[Source records]

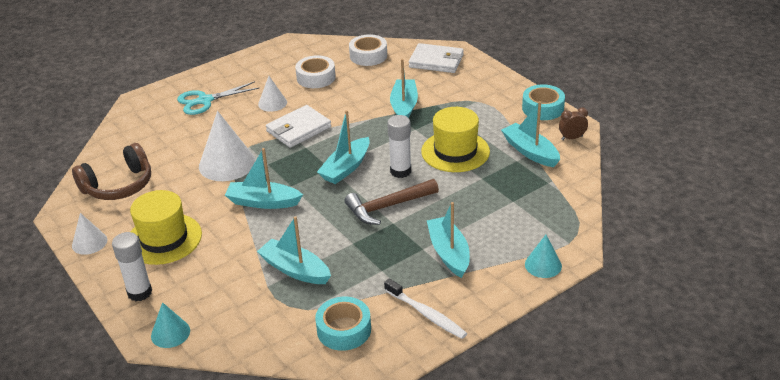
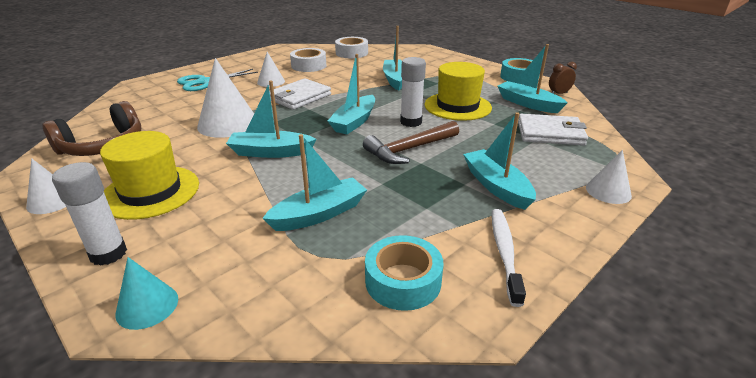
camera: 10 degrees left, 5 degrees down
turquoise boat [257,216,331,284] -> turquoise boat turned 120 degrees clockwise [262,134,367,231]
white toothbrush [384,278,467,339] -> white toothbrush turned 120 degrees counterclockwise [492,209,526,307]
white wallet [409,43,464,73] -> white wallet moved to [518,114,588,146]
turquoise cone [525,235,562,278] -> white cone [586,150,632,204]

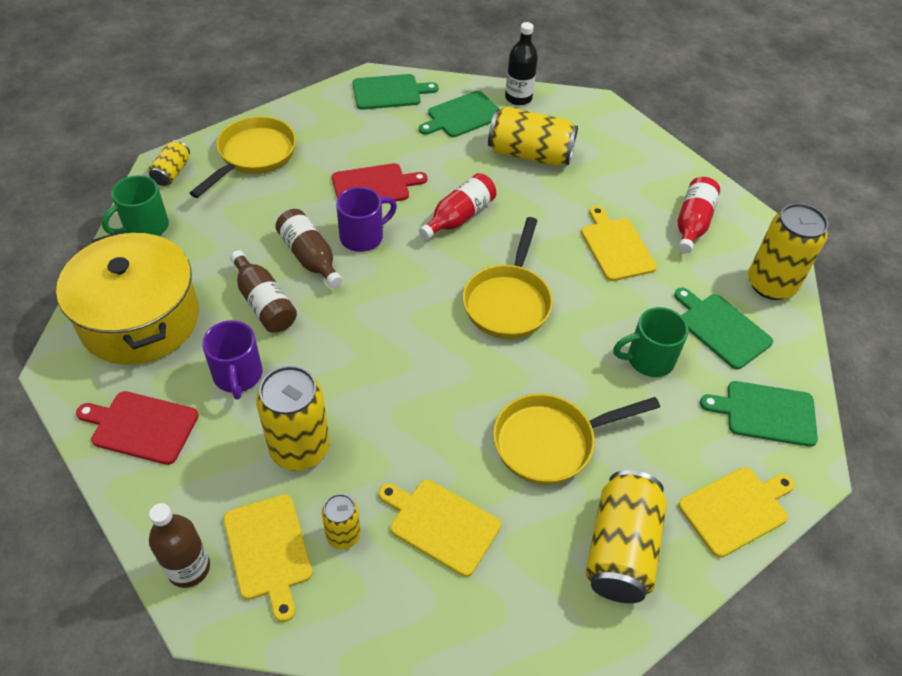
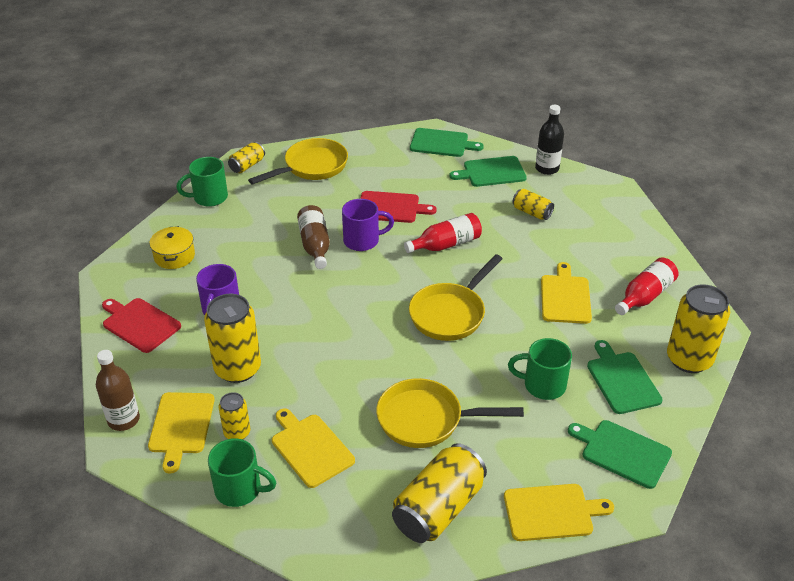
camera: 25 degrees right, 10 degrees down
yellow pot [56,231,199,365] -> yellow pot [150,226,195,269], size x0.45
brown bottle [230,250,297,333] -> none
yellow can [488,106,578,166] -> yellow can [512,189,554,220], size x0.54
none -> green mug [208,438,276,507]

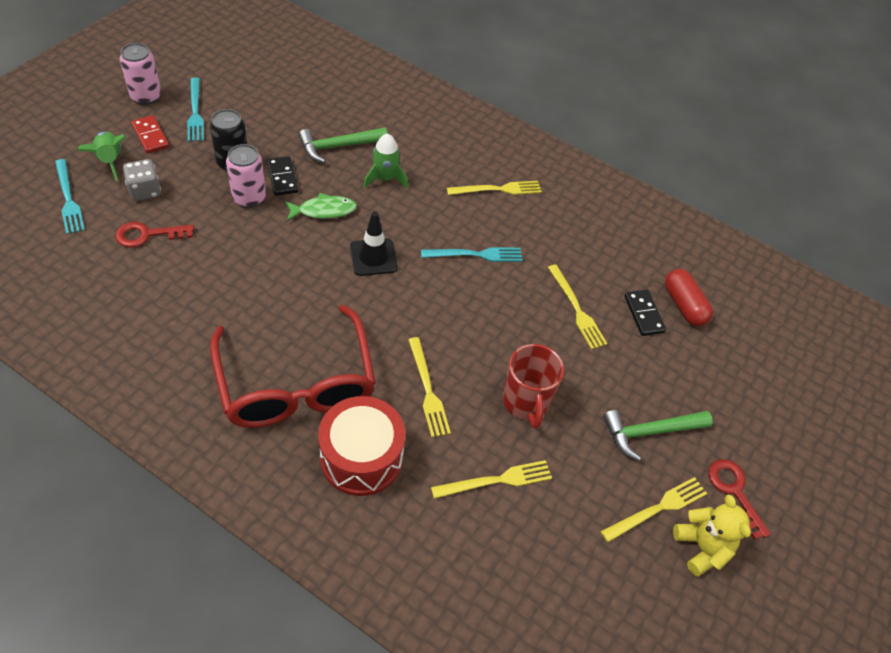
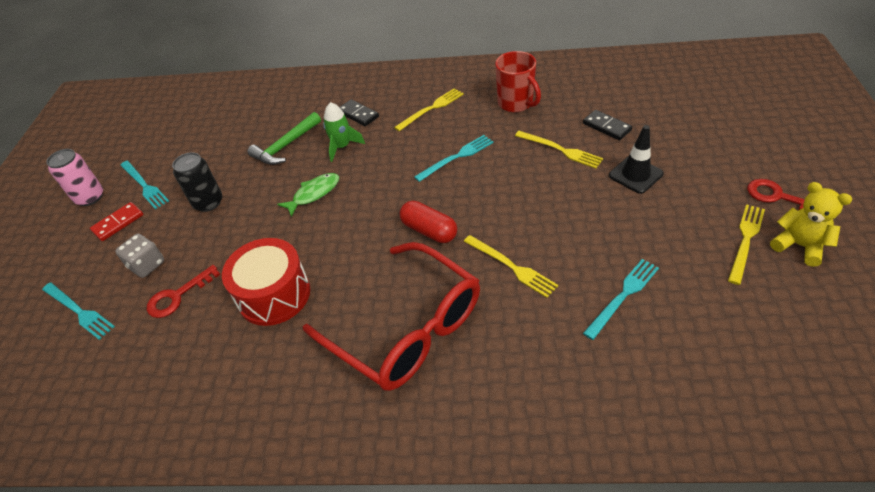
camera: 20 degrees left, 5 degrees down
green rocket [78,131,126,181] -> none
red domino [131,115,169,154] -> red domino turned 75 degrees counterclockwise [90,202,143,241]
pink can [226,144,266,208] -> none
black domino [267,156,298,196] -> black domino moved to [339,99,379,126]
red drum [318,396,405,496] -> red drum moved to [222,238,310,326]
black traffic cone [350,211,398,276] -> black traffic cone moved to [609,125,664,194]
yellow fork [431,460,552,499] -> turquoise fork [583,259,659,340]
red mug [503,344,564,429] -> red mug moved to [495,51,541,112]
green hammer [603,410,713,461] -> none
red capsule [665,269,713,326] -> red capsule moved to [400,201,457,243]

[/Source records]

## What to work on
Reproduce the line containing "red domino [131,115,169,154]" and every line after it. Stop at the last line of the records, and add nothing.

## Response box
red domino [131,115,169,154] -> red domino turned 75 degrees counterclockwise [90,202,143,241]
pink can [226,144,266,208] -> none
black domino [267,156,298,196] -> black domino moved to [339,99,379,126]
red drum [318,396,405,496] -> red drum moved to [222,238,310,326]
black traffic cone [350,211,398,276] -> black traffic cone moved to [609,125,664,194]
yellow fork [431,460,552,499] -> turquoise fork [583,259,659,340]
red mug [503,344,564,429] -> red mug moved to [495,51,541,112]
green hammer [603,410,713,461] -> none
red capsule [665,269,713,326] -> red capsule moved to [400,201,457,243]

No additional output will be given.